Problem details:
In the records below, the line that contains "IC1 pin in+: W4 -> W5" marks the start. Copy it and each line after it through the end, exactly, without pictures.

───── Given data

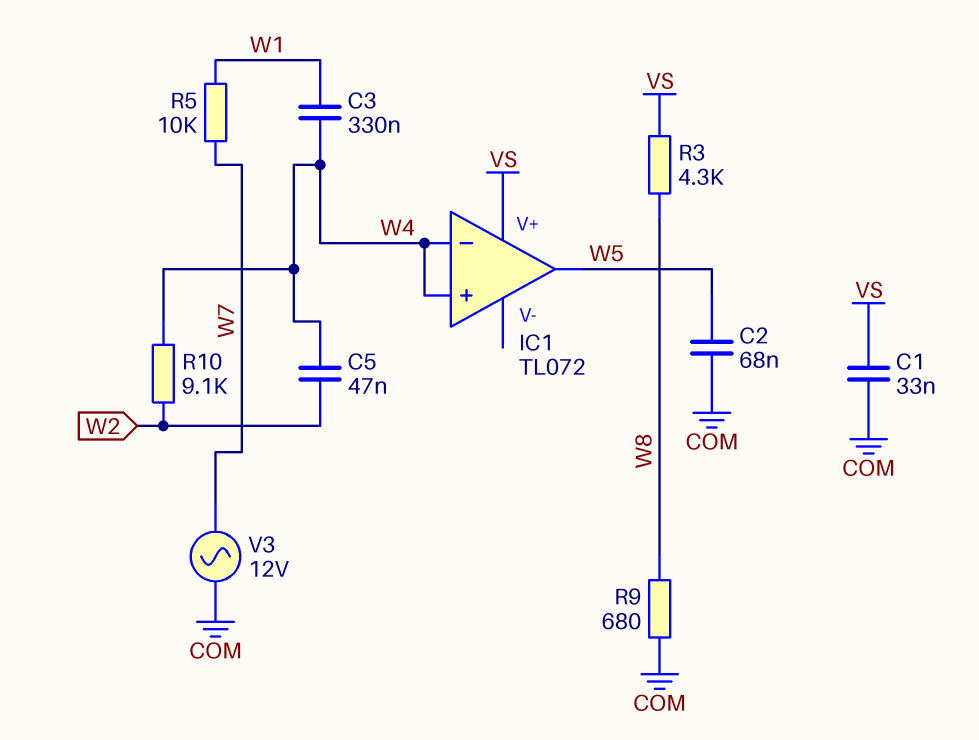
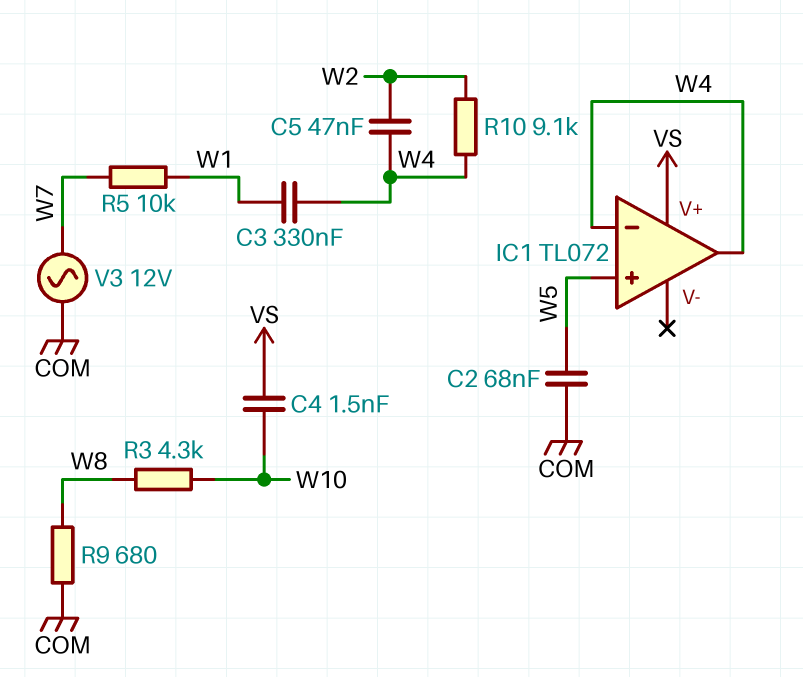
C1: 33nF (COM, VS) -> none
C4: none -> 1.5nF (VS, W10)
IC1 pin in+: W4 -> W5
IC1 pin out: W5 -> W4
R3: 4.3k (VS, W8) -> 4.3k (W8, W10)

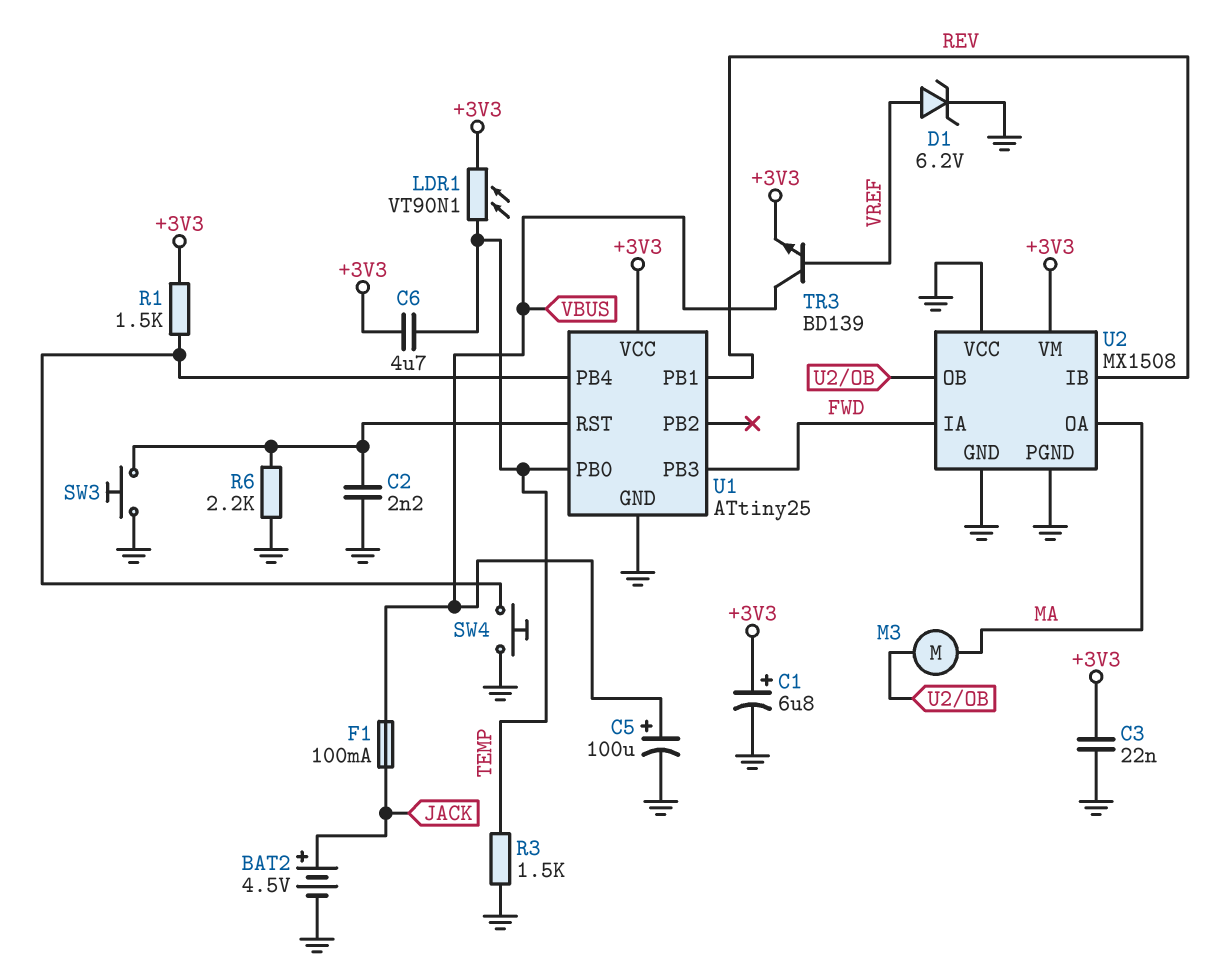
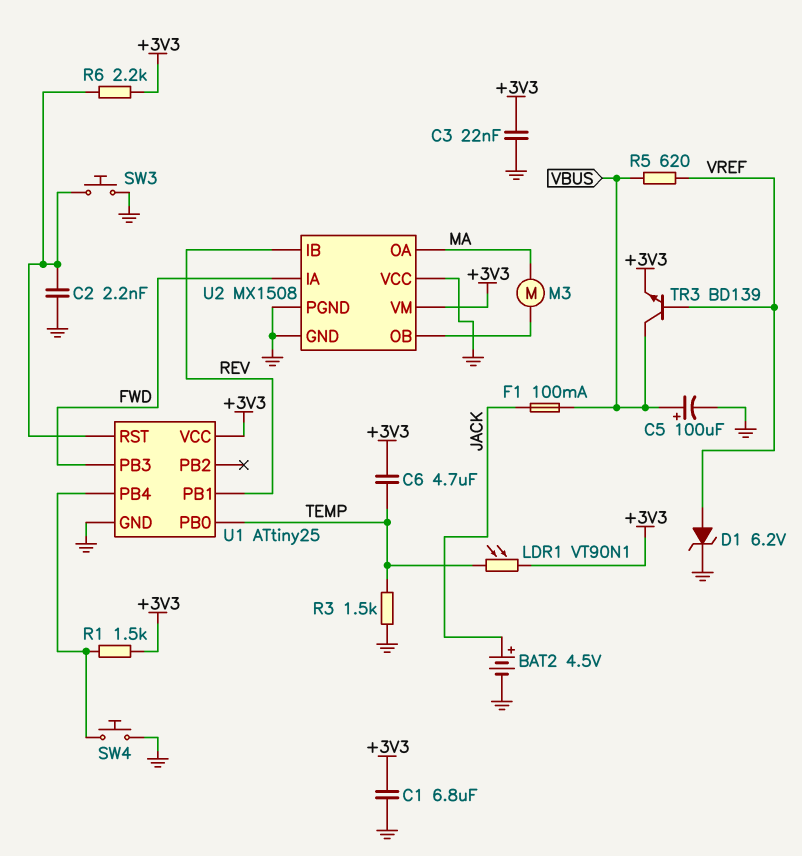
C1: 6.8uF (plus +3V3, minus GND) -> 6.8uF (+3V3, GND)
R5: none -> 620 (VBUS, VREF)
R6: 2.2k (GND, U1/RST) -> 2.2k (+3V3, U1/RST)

──────────

Solved exercise:
IC1 pin in+: W4 -> W5
IC1 pin out: W5 -> W4
R3: 4.3k (VS, W8) -> 4.3k (W8, W10)

C1: 6.8uF (plus +3V3, minus GND) -> 6.8uF (+3V3, GND)
R5: none -> 620 (VBUS, VREF)
R6: 2.2k (GND, U1/RST) -> 2.2k (+3V3, U1/RST)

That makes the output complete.